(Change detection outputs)
◆ ◆ ◆ ◆

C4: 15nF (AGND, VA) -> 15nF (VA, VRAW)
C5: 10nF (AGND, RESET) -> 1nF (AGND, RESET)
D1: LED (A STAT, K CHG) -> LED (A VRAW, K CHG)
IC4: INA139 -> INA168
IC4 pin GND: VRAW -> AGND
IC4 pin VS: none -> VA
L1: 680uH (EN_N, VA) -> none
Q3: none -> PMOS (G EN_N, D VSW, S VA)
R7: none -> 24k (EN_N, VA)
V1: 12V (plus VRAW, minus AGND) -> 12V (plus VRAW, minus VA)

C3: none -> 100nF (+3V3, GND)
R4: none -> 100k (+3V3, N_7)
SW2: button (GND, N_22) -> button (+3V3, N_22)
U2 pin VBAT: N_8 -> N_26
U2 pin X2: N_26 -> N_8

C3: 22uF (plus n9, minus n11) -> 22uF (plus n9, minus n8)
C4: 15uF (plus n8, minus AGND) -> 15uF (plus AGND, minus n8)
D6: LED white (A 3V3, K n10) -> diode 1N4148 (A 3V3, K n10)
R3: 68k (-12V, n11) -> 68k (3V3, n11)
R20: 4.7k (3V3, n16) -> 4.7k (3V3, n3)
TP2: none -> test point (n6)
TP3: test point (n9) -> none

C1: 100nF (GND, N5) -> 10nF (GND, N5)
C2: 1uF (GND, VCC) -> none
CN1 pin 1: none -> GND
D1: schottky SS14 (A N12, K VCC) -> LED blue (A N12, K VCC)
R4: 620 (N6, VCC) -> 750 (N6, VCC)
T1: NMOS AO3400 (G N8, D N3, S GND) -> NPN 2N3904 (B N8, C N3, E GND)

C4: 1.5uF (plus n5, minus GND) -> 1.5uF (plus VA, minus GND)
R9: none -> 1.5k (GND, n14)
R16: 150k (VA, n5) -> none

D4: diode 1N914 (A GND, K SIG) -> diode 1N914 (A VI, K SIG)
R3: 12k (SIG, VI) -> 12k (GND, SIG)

◆ ◆ ◆ ◆

*Problem requirements*: Lines from the start of the entries through the one containing "T1: NMOS AO3400" are to be set down again exactly, both ends included.

*Answer for the task*:
C4: 15nF (AGND, VA) -> 15nF (VA, VRAW)
C5: 10nF (AGND, RESET) -> 1nF (AGND, RESET)
D1: LED (A STAT, K CHG) -> LED (A VRAW, K CHG)
IC4: INA139 -> INA168
IC4 pin GND: VRAW -> AGND
IC4 pin VS: none -> VA
L1: 680uH (EN_N, VA) -> none
Q3: none -> PMOS (G EN_N, D VSW, S VA)
R7: none -> 24k (EN_N, VA)
V1: 12V (plus VRAW, minus AGND) -> 12V (plus VRAW, minus VA)

C3: none -> 100nF (+3V3, GND)
R4: none -> 100k (+3V3, N_7)
SW2: button (GND, N_22) -> button (+3V3, N_22)
U2 pin VBAT: N_8 -> N_26
U2 pin X2: N_26 -> N_8

C3: 22uF (plus n9, minus n11) -> 22uF (plus n9, minus n8)
C4: 15uF (plus n8, minus AGND) -> 15uF (plus AGND, minus n8)
D6: LED white (A 3V3, K n10) -> diode 1N4148 (A 3V3, K n10)
R3: 68k (-12V, n11) -> 68k (3V3, n11)
R20: 4.7k (3V3, n16) -> 4.7k (3V3, n3)
TP2: none -> test point (n6)
TP3: test point (n9) -> none

C1: 100nF (GND, N5) -> 10nF (GND, N5)
C2: 1uF (GND, VCC) -> none
CN1 pin 1: none -> GND
D1: schottky SS14 (A N12, K VCC) -> LED blue (A N12, K VCC)
R4: 620 (N6, VCC) -> 750 (N6, VCC)
T1: NMOS AO3400 (G N8, D N3, S GND) -> NPN 2N3904 (B N8, C N3, E GND)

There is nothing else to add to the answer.